TASK GOAL:
Search the records below for "blue" and copy every line it turns up in.

Object change listings:
=== Section Start ===
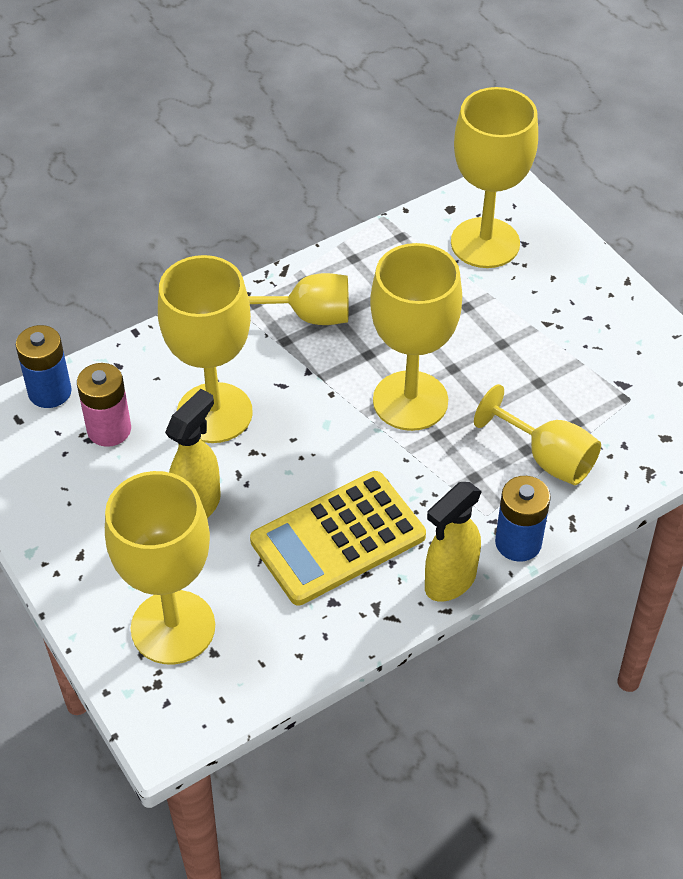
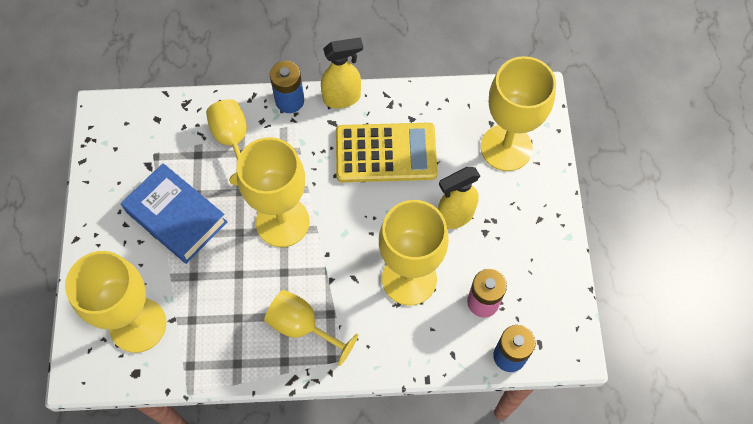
camera: 150 degrees left, 15 degrees up
none -> blue book [121,163,227,264]

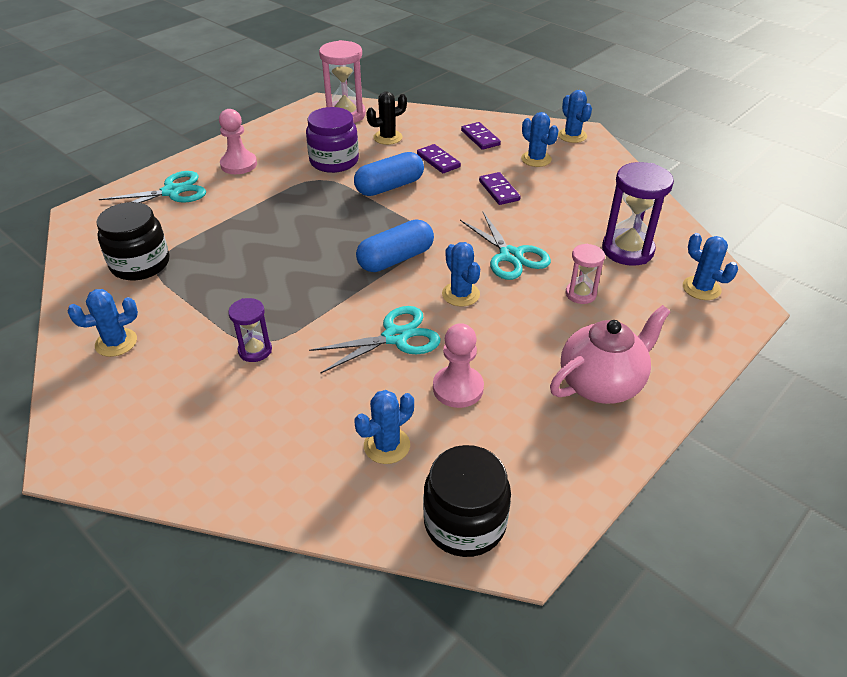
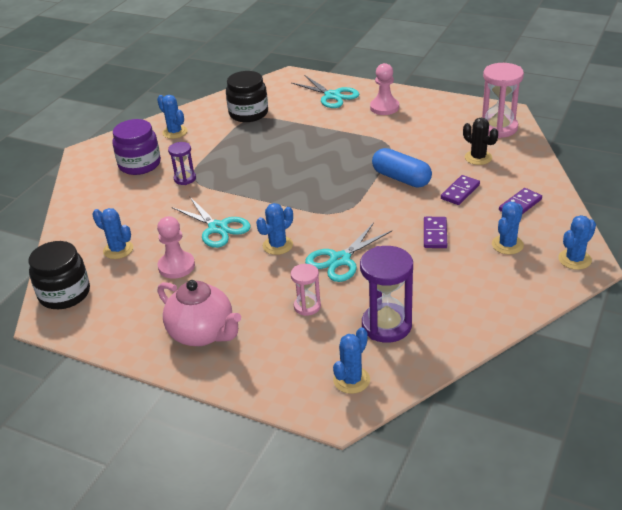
camera: 75 degrees right, 5 degrees down
purple jar [306,107,359,173] -> purple jar moved to [112,119,161,175]
blue capsule [356,219,434,272] -> none
purple domino [479,172,521,205] -> purple domino turned 45 degrees counterclockwise [424,217,447,248]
=== Section End ===
SOLUTION TO THIS PROBLEM:
none -> blue book [121,163,227,264]
blue capsule [356,219,434,272] -> none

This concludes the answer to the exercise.